# EXERCISE DIRECTIONS
Once you find the line with "brown slope C4:D5" in the data below, transcribe exactly each line from there to the line with "black round brick E7", inclusive, and nothing else. Drop the pictures.

Dataset records:
*****
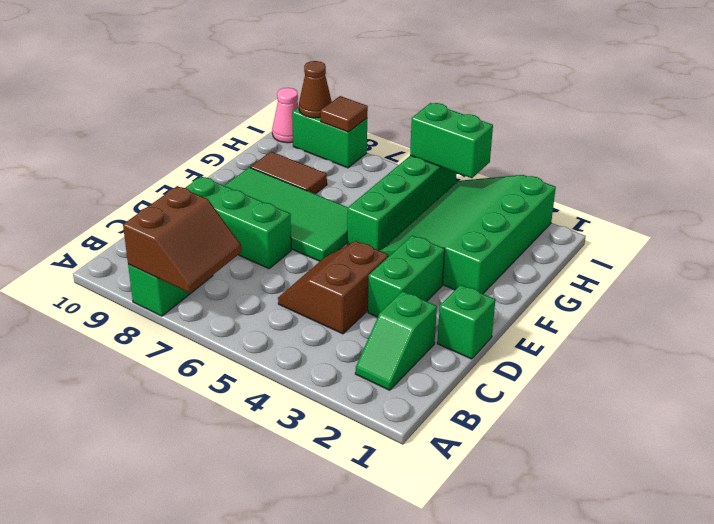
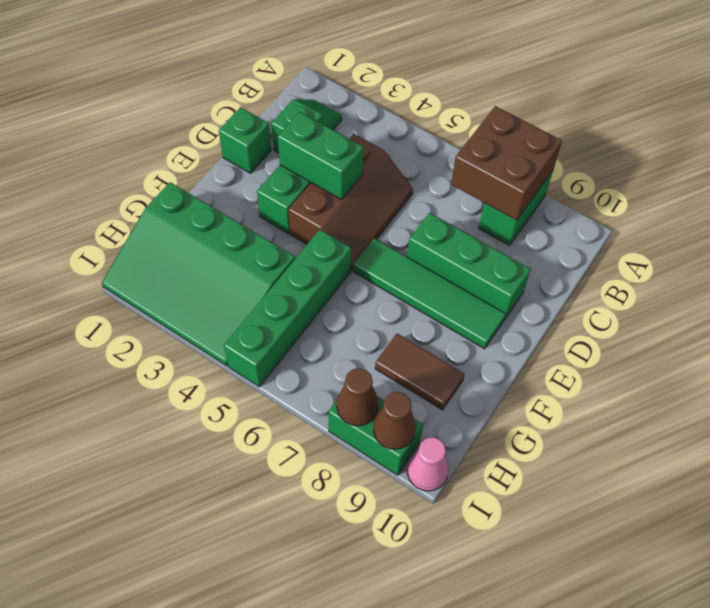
brown slope A7:B8 level 2 top 8 -> brown brick A7:B8 level 2
brown slope C4:D5 level 1 top 4 -> brown slope C4:E5 level 1 top 4
green tile E6:F9 level 1 -> green tile E6:E9 level 1
green slope F2:I4 level 1 top 2 -> green slope G1:I4 level 1 top G
green brick I4:I5 level 2 -> green brick D3:D4 level 2
brown tile I8 level 2 -> brown cone I8 level 2

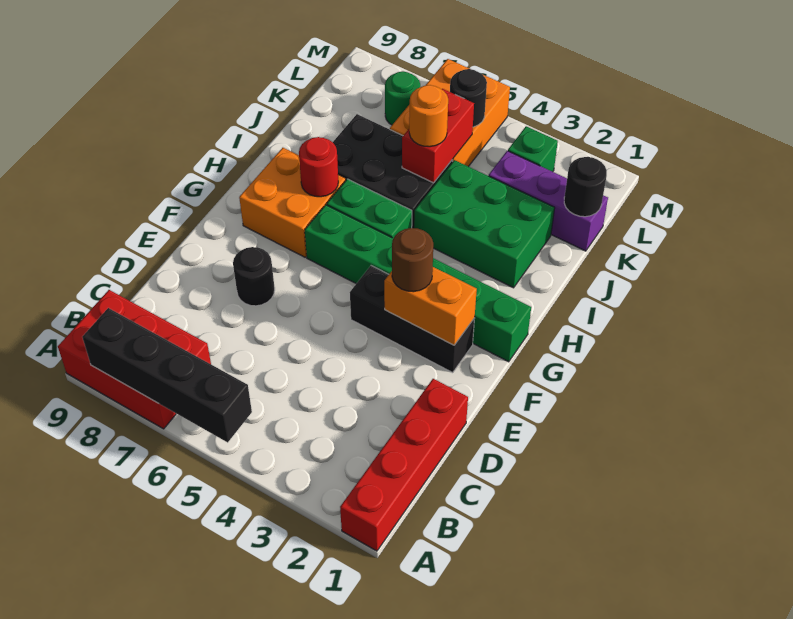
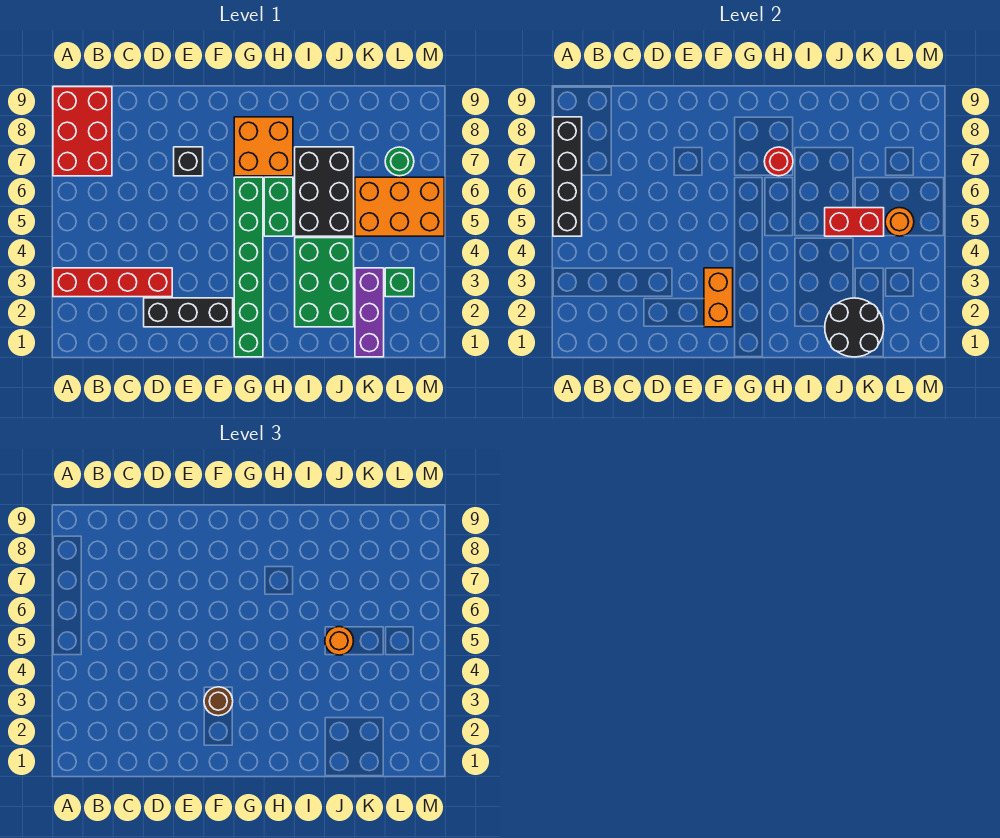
red brick A1:D1 level 1 -> red brick A3:D3 level 1
black round brick E7 level 1 -> black brick E7 level 1
black brick F2:F4 level 1 -> black brick D2:F2 level 1
black round brick K1 level 2 -> black round brick J1:K2 level 2
black round brick L5 level 2 -> orange round brick L5 level 2

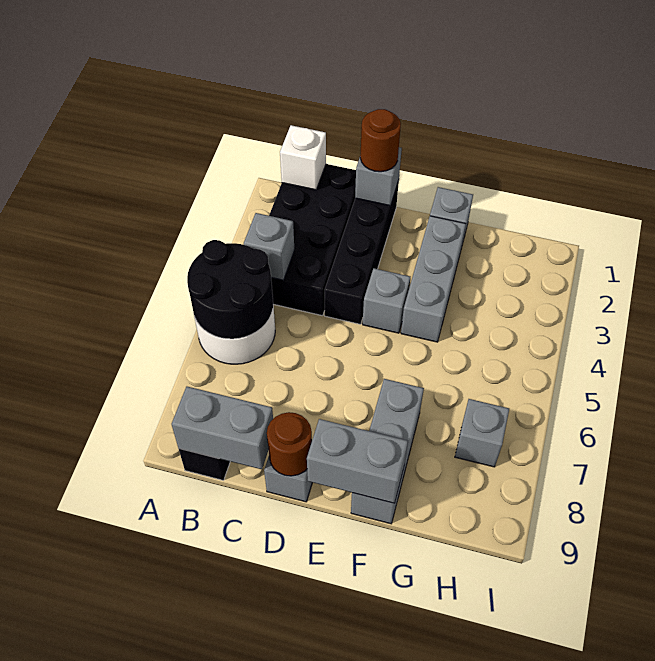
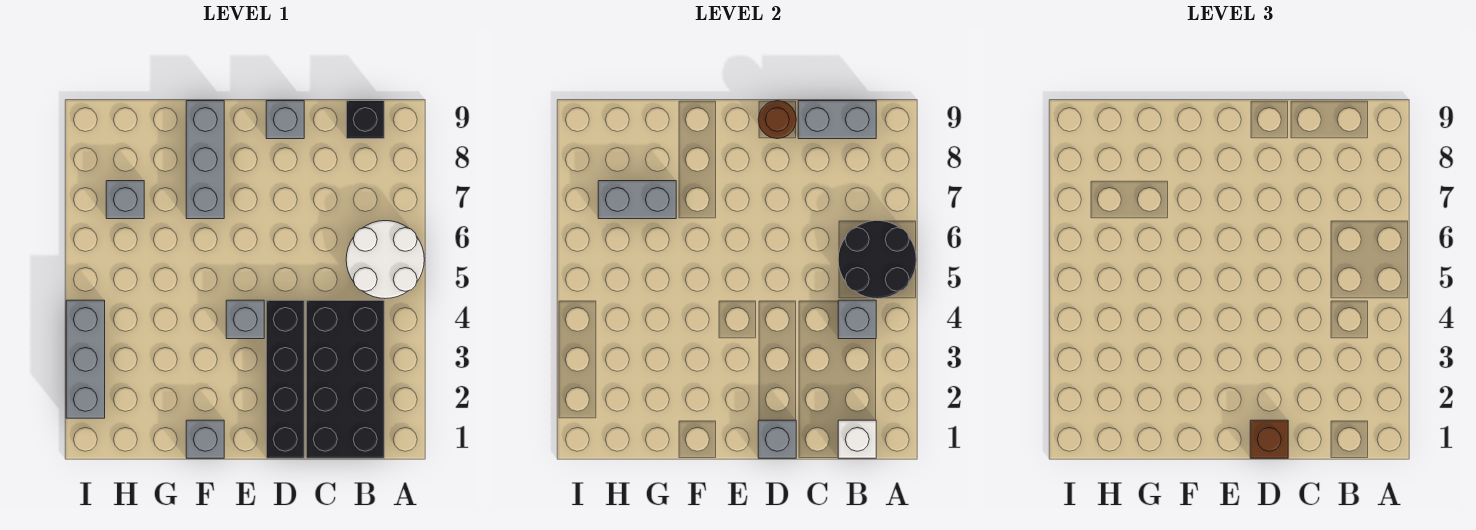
brown round brick D1 level 3 -> brown brick D1 level 3
grey brick E9:F9 level 2 -> grey brick G7:H7 level 2
grey brick F2:F4 level 1 -> grey brick I2:I4 level 1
*****
# RESULT OF THIS EXERCISE
brown slope C4:D5 level 1 top 4 -> brown slope C4:E5 level 1 top 4
green tile E6:F9 level 1 -> green tile E6:E9 level 1
green slope F2:I4 level 1 top 2 -> green slope G1:I4 level 1 top G
green brick I4:I5 level 2 -> green brick D3:D4 level 2
brown tile I8 level 2 -> brown cone I8 level 2

red brick A1:D1 level 1 -> red brick A3:D3 level 1
black round brick E7 level 1 -> black brick E7 level 1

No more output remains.